>> start The input

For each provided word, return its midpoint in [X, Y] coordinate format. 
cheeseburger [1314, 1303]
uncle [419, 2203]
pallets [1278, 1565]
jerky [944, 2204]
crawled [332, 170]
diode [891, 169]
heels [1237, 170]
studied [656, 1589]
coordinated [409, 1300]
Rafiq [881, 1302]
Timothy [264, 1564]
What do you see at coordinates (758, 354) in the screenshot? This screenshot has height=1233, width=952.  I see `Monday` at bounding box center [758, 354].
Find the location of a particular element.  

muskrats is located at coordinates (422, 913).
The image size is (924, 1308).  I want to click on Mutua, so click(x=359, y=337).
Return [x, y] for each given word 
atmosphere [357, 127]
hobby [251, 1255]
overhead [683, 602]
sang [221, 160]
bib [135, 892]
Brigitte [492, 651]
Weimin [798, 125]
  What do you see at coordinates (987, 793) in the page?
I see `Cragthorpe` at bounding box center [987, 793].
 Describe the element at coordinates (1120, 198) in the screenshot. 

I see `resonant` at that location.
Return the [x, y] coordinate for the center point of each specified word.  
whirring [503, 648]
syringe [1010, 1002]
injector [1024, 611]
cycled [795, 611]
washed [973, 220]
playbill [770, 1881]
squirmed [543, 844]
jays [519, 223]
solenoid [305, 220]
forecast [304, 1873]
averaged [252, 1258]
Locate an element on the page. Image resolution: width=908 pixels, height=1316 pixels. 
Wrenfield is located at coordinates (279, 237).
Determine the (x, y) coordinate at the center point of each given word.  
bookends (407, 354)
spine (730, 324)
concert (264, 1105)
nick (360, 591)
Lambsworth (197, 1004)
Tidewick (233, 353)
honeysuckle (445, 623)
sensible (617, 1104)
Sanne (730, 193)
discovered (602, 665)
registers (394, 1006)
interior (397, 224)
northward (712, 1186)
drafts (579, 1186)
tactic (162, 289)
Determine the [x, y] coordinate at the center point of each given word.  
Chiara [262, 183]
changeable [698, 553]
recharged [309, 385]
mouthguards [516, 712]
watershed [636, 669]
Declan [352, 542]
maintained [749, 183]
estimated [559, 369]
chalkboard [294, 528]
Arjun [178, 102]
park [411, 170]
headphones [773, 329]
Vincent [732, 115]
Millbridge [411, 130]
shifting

>> end The input

▸ Written problem
Switch "each given word" to "each listed word" wherever it appears in the items above, and give all of them again with nothing else changed.

▸ Written solution
For each provided word, return its midpoint in [X, Y] coordinate format. 
cheeseburger [1314, 1303]
uncle [419, 2203]
pallets [1278, 1565]
jerky [944, 2204]
crawled [332, 170]
diode [891, 169]
heels [1237, 170]
studied [656, 1589]
coordinated [409, 1300]
Rafiq [881, 1302]
Timothy [264, 1564]
What do you see at coordinates (758, 354) in the screenshot? This screenshot has height=1233, width=952.  I see `Monday` at bounding box center [758, 354].
Find the location of a particular element.  

muskrats is located at coordinates (422, 913).
The image size is (924, 1308).  I want to click on Mutua, so click(x=359, y=337).
Return [x, y] for each listed word 
atmosphere [357, 127]
hobby [251, 1255]
overhead [683, 602]
sang [221, 160]
bib [135, 892]
Brigitte [492, 651]
Weimin [798, 125]
  What do you see at coordinates (987, 793) in the page?
I see `Cragthorpe` at bounding box center [987, 793].
 Describe the element at coordinates (1120, 198) in the screenshot. 

I see `resonant` at that location.
Return the [x, y] coordinate for the center point of each specified word.  
whirring [503, 648]
syringe [1010, 1002]
injector [1024, 611]
cycled [795, 611]
washed [973, 220]
playbill [770, 1881]
squirmed [543, 844]
jays [519, 223]
solenoid [305, 220]
forecast [304, 1873]
averaged [252, 1258]
Locate an element on the page. Image resolution: width=908 pixels, height=1316 pixels. 
Wrenfield is located at coordinates (279, 237).
Determine the (x, y) coordinate at the center point of each listed word.  
bookends (407, 354)
spine (730, 324)
concert (264, 1105)
nick (360, 591)
Lambsworth (197, 1004)
Tidewick (233, 353)
honeysuckle (445, 623)
sensible (617, 1104)
Sanne (730, 193)
discovered (602, 665)
registers (394, 1006)
interior (397, 224)
northward (712, 1186)
drafts (579, 1186)
tactic (162, 289)
Determine the [x, y] coordinate at the center point of each listed word.  
Chiara [262, 183]
changeable [698, 553]
recharged [309, 385]
mouthguards [516, 712]
watershed [636, 669]
Declan [352, 542]
maintained [749, 183]
estimated [559, 369]
chalkboard [294, 528]
Arjun [178, 102]
park [411, 170]
headphones [773, 329]
Vincent [732, 115]
Millbridge [411, 130]
shifting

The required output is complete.